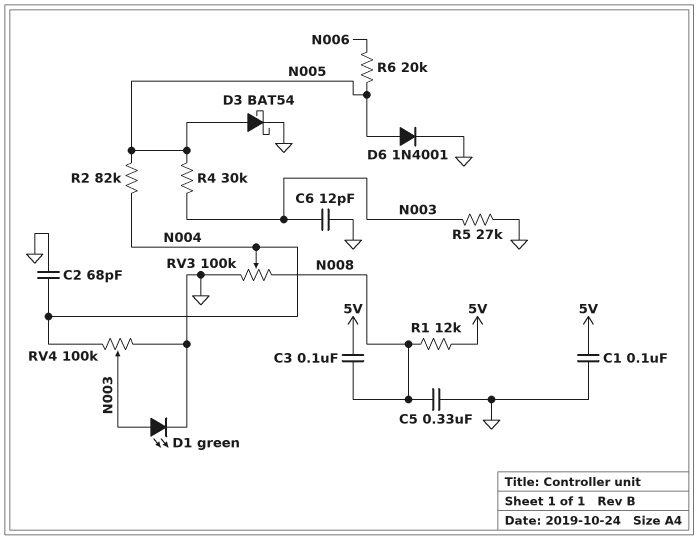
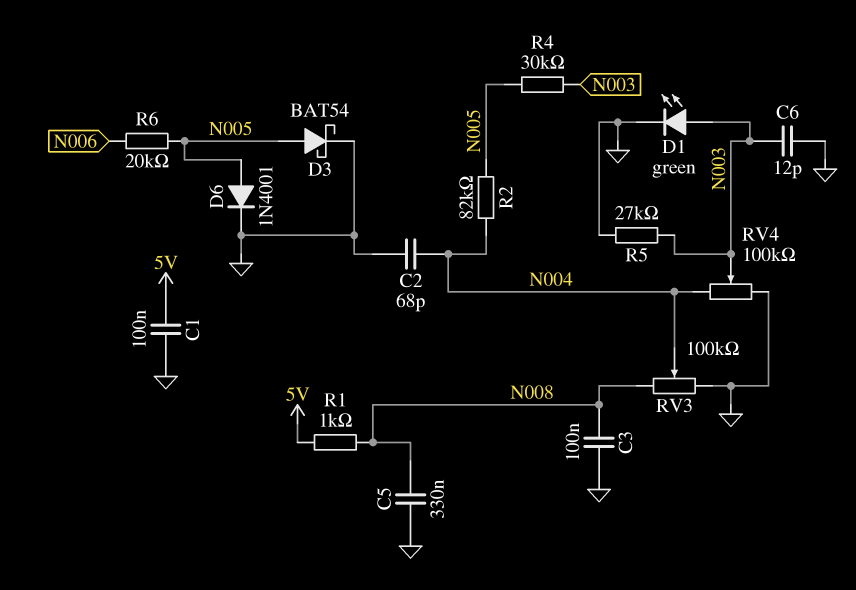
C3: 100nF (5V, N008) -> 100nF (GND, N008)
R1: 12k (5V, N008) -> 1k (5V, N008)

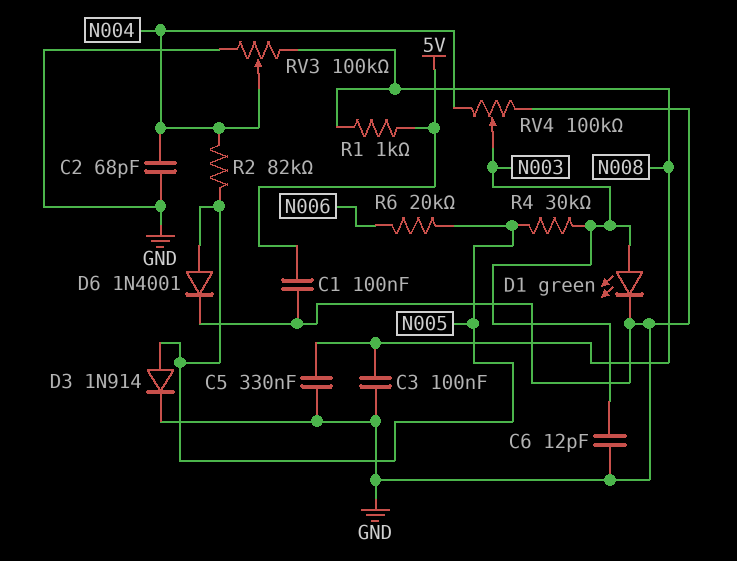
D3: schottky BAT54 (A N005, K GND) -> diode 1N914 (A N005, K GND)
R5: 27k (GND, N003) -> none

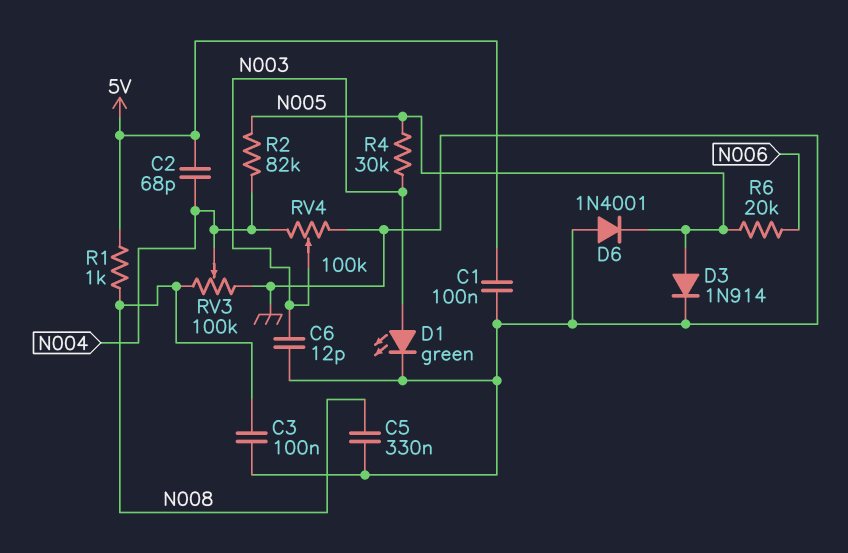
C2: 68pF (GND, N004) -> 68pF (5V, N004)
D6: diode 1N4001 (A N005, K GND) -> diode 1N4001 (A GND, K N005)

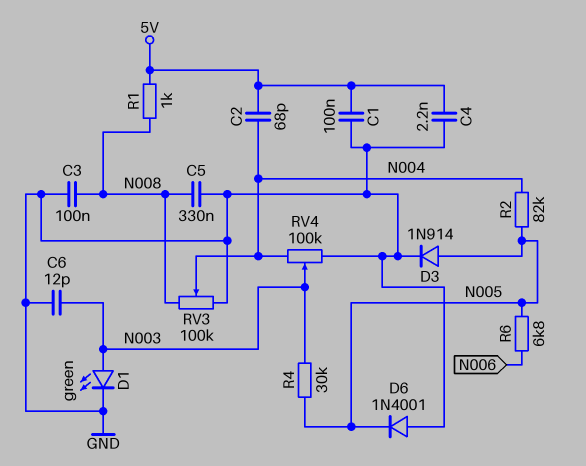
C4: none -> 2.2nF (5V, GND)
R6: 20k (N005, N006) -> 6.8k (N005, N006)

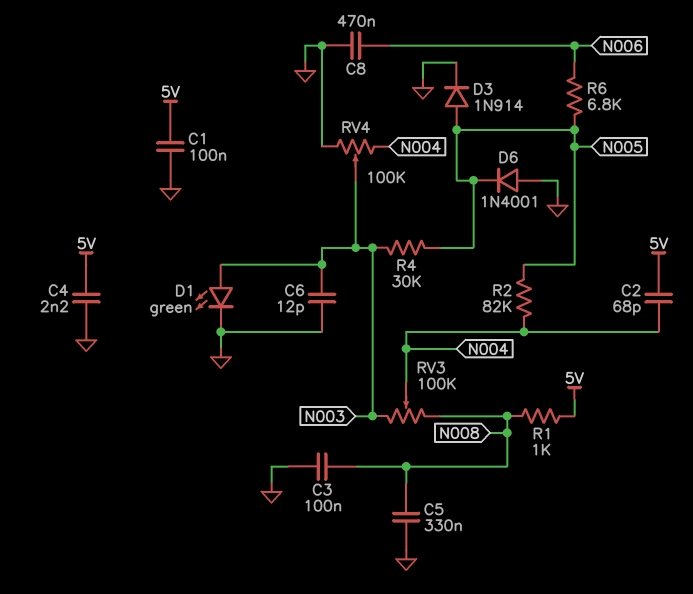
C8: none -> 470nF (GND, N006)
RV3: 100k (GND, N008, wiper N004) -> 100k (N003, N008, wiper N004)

■ **Exercise description**
If pictures appear among the records, do not carry them over; retype the rest exactly.

■ **Answer to the problem**
C3: 100nF (5V, N008) -> 100nF (GND, N008)
R1: 12k (5V, N008) -> 1k (5V, N008)

D3: schottky BAT54 (A N005, K GND) -> diode 1N914 (A N005, K GND)
R5: 27k (GND, N003) -> none

C2: 68pF (GND, N004) -> 68pF (5V, N004)
D6: diode 1N4001 (A N005, K GND) -> diode 1N4001 (A GND, K N005)

C4: none -> 2.2nF (5V, GND)
R6: 20k (N005, N006) -> 6.8k (N005, N006)

C8: none -> 470nF (GND, N006)
RV3: 100k (GND, N008, wiper N004) -> 100k (N003, N008, wiper N004)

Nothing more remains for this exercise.